Ignore the pictures in the data below and set down exactly the lines from its first line through the line containing "Someone repainted the patifu".

==== Extracted data ====

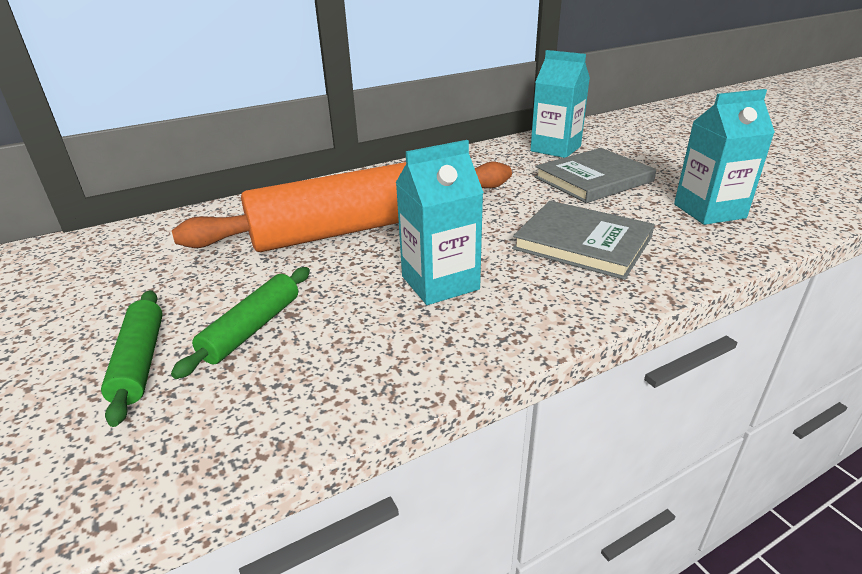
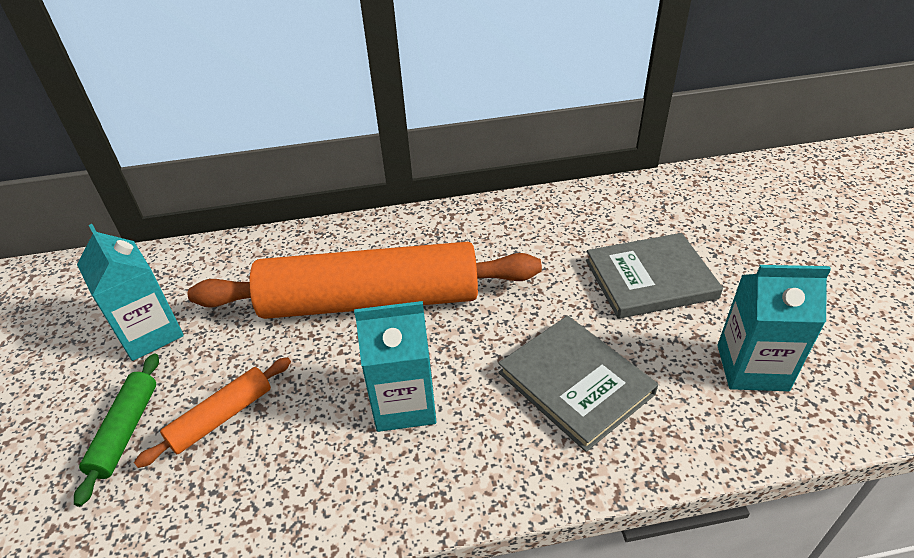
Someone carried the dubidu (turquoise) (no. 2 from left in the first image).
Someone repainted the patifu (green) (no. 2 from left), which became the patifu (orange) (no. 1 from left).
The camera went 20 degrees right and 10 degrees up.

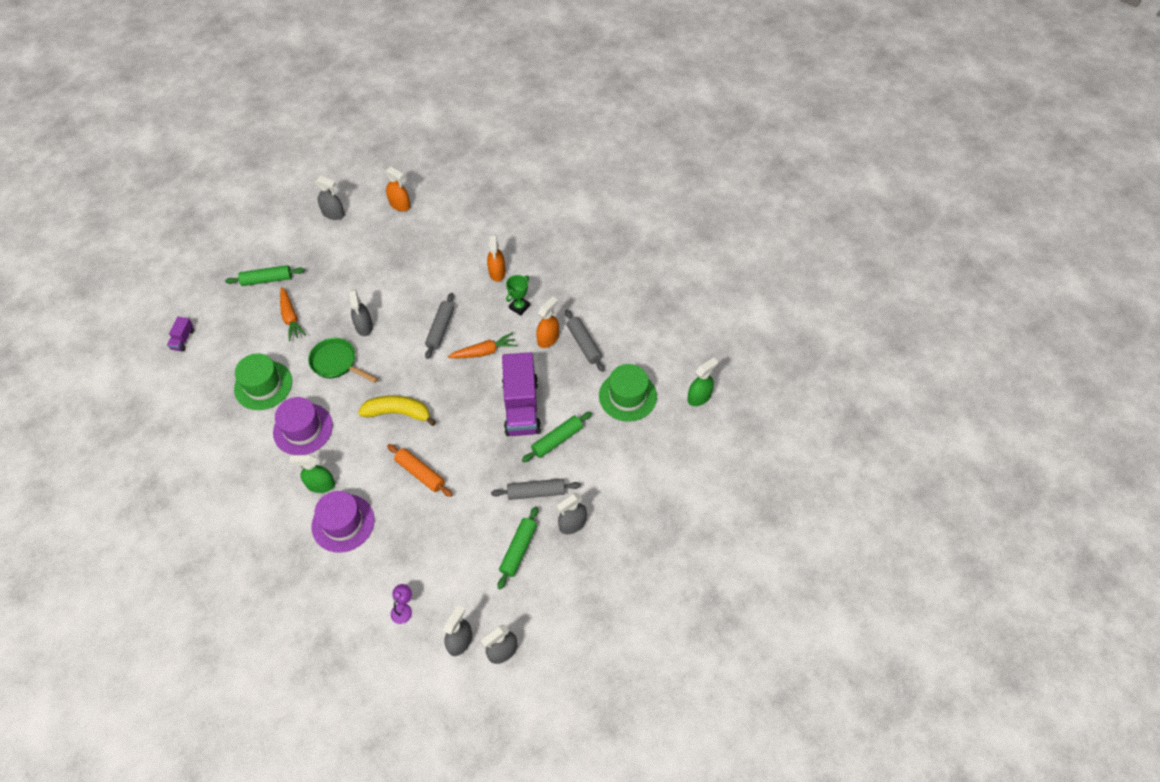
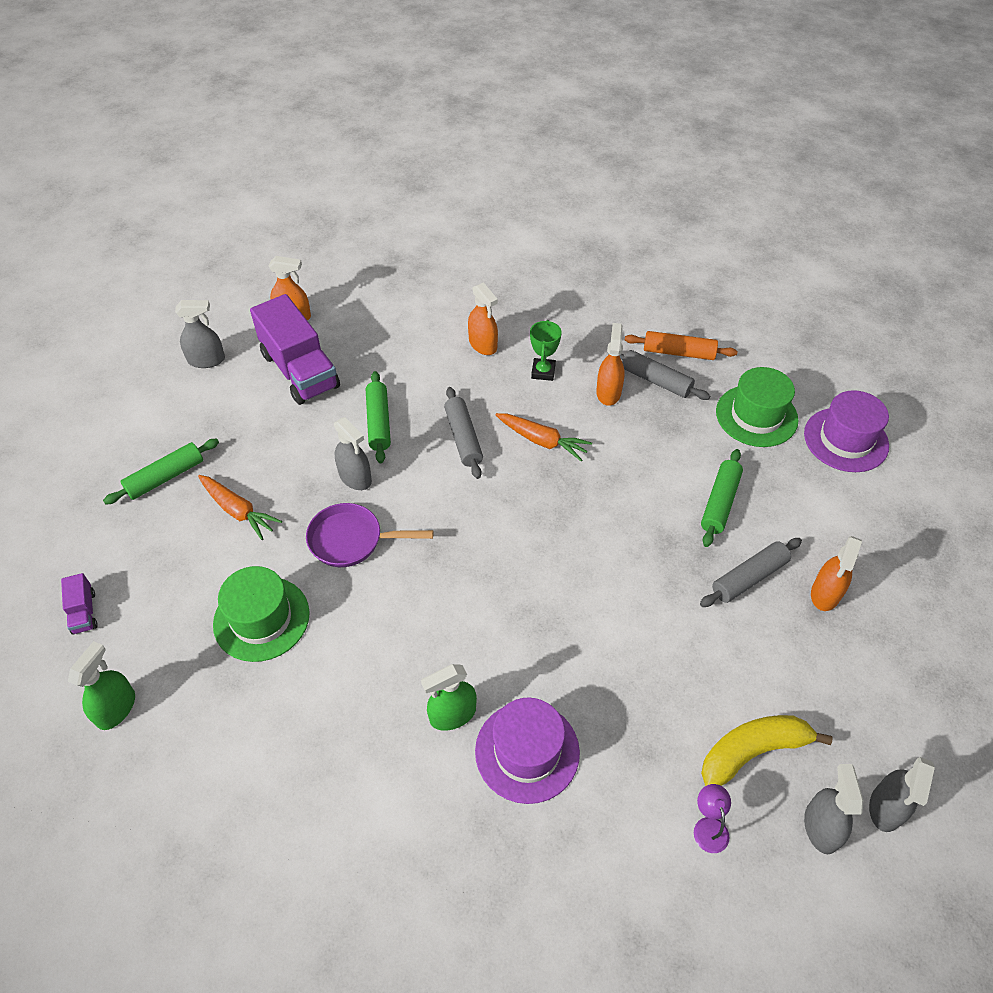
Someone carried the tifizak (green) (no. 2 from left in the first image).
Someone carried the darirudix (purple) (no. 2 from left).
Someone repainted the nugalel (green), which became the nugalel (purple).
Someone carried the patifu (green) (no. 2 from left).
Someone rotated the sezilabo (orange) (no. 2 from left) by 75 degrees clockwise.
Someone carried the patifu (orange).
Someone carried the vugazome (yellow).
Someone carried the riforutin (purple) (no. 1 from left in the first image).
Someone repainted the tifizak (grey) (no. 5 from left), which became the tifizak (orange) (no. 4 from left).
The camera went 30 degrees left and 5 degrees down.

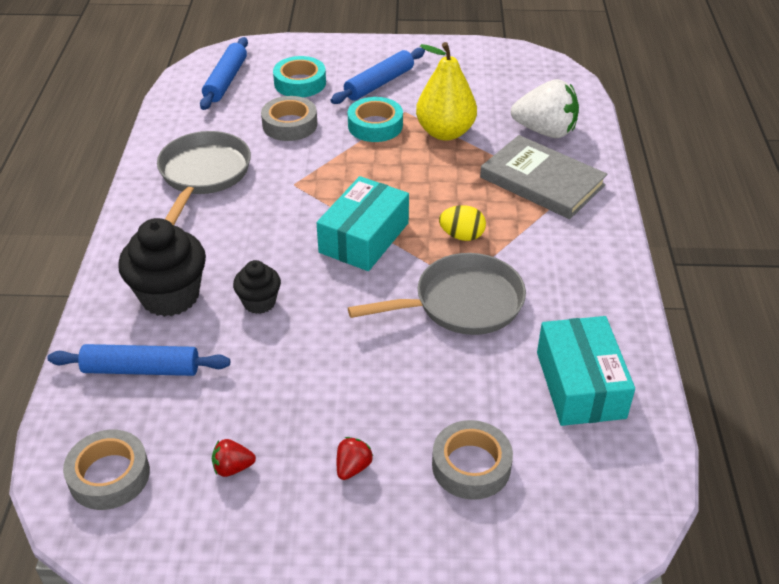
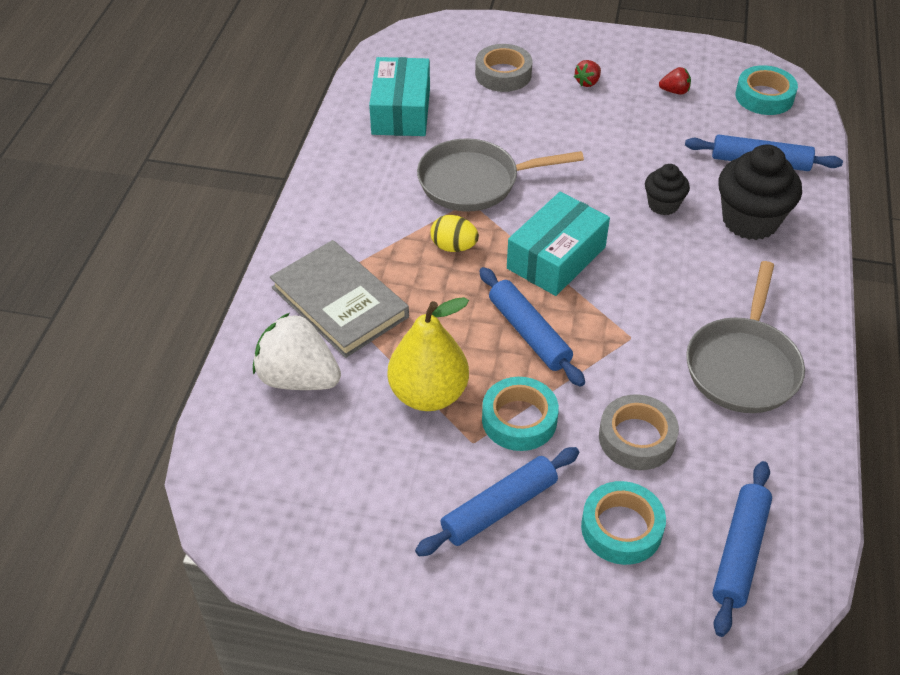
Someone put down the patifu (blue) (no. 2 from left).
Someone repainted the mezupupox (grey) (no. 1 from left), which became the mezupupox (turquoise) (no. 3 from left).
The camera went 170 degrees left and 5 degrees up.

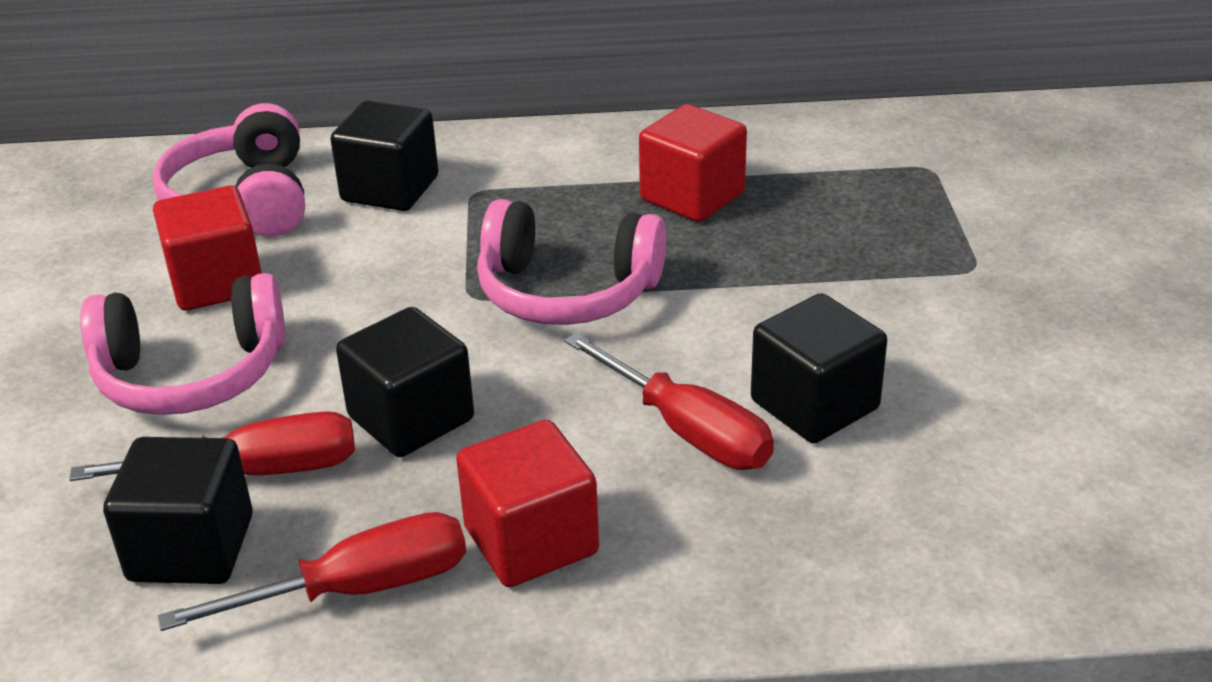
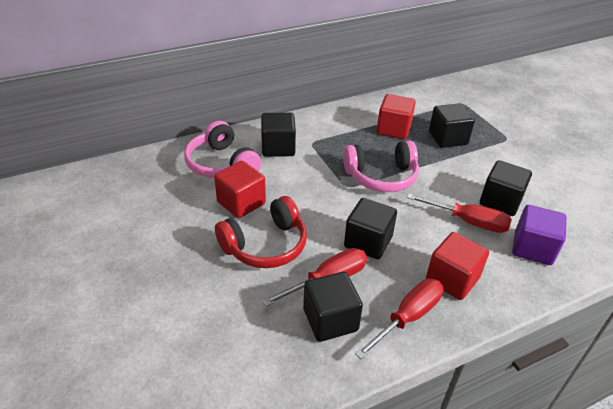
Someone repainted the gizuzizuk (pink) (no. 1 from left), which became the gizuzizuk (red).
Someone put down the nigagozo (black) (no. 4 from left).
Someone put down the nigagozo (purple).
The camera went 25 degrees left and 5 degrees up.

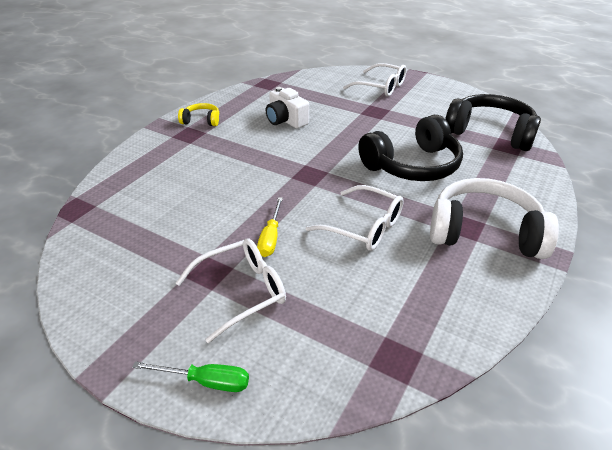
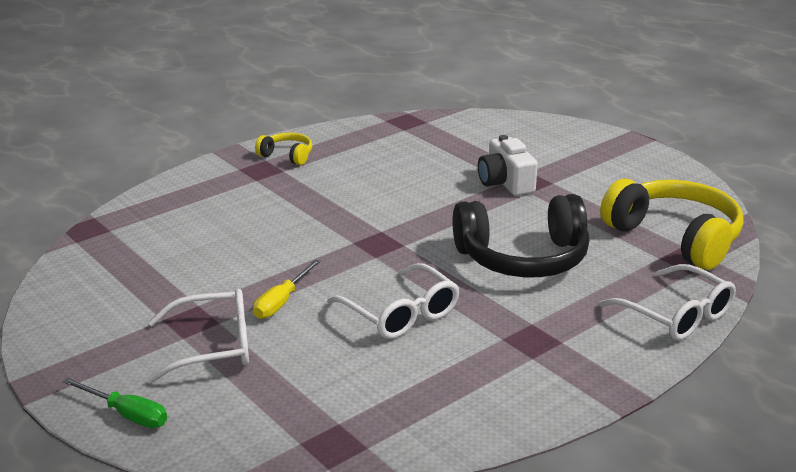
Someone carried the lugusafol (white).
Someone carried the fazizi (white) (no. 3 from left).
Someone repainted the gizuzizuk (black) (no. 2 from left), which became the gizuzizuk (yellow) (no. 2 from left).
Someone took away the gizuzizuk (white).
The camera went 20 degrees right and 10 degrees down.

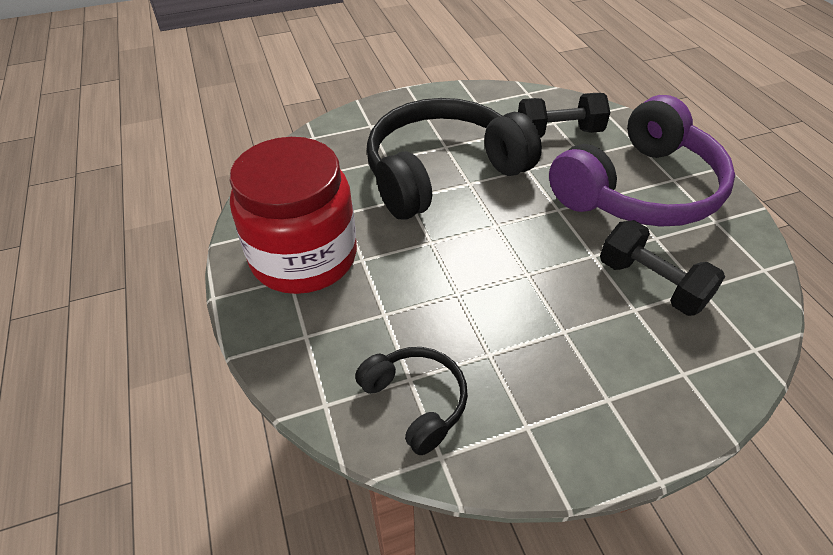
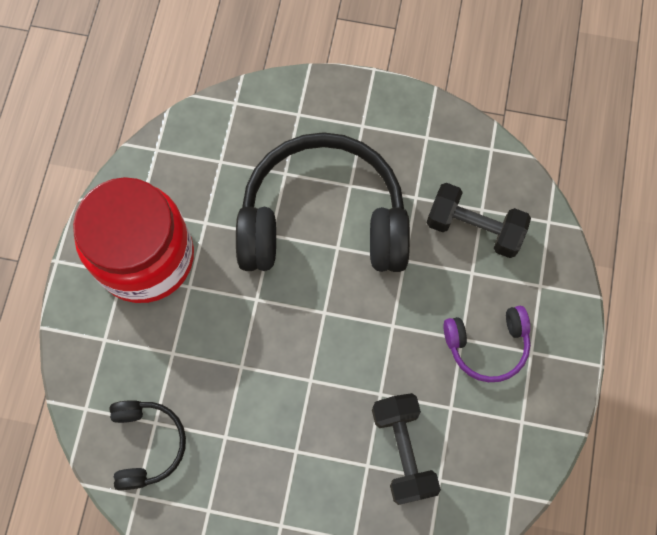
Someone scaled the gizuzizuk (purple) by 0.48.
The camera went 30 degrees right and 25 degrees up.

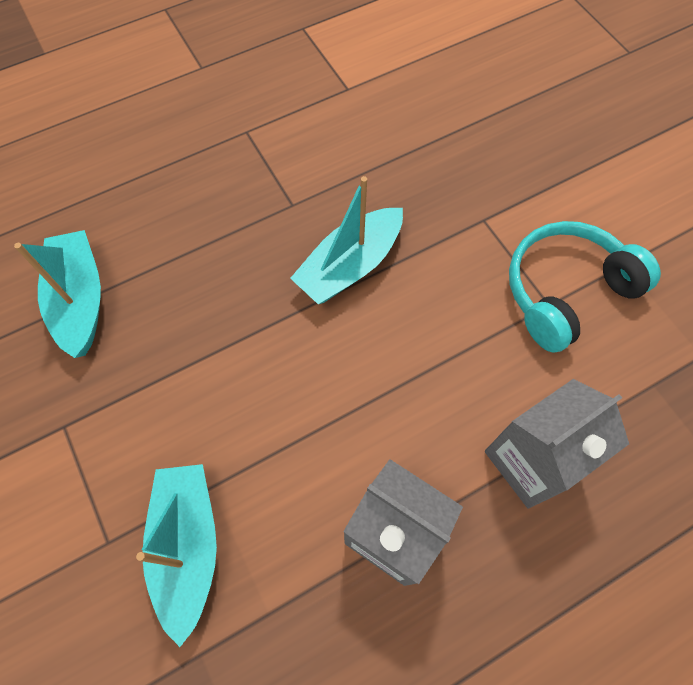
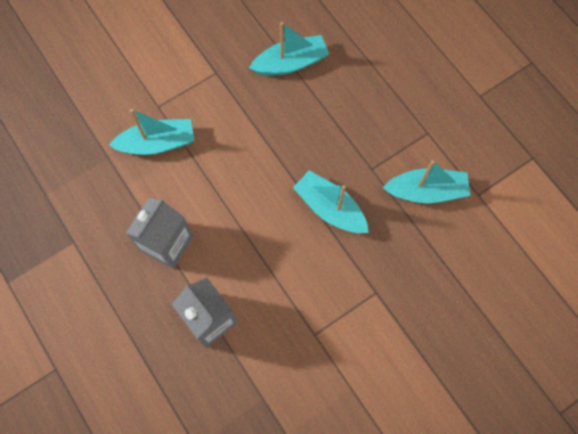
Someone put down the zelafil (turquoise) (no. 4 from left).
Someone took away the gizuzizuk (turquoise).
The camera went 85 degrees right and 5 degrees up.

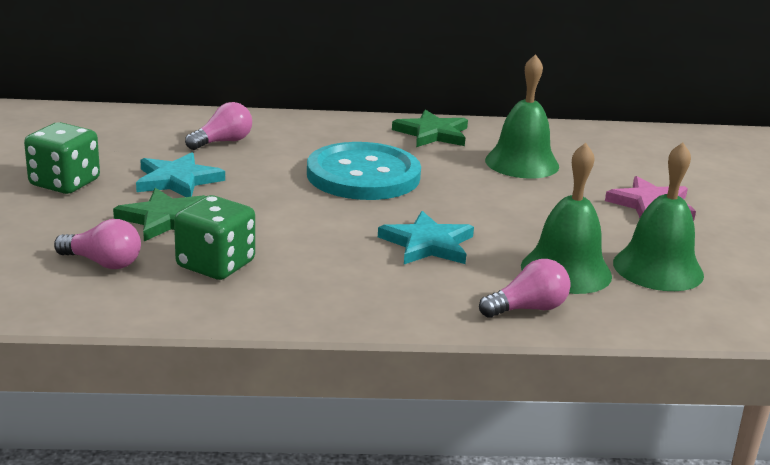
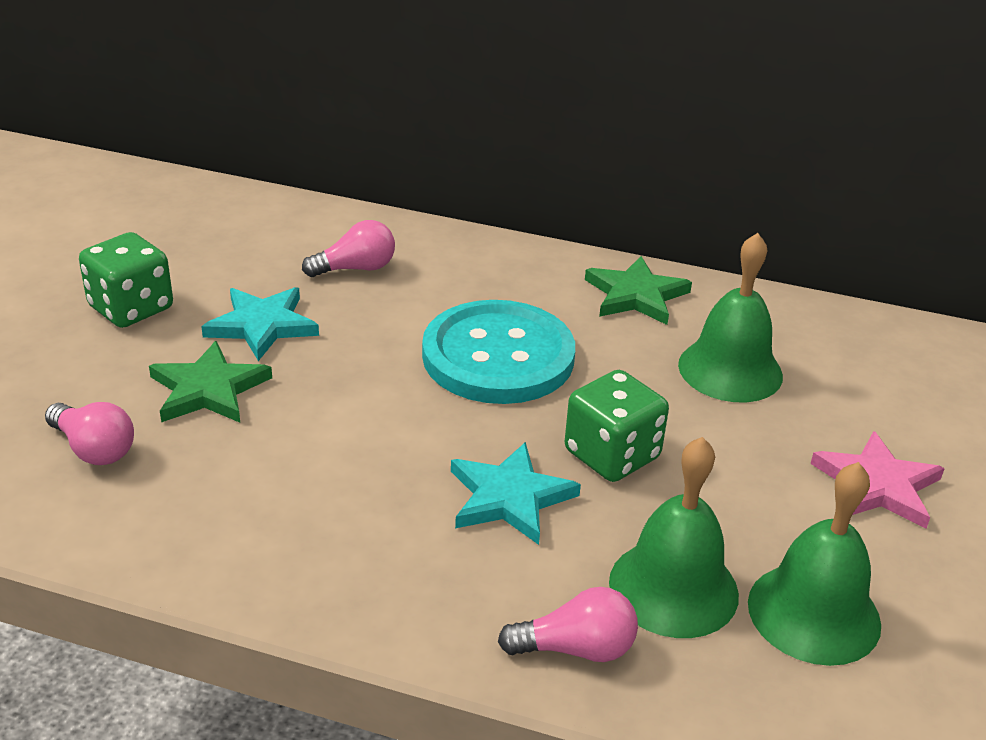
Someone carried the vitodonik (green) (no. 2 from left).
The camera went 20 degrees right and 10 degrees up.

====

Solution to this problem >>
Someone carried the dubidu (turquoise) (no. 2 from left in the first image).
Someone repainted the patifu (green) (no. 2 from left), which became the patifu (orange) (no. 1 from left).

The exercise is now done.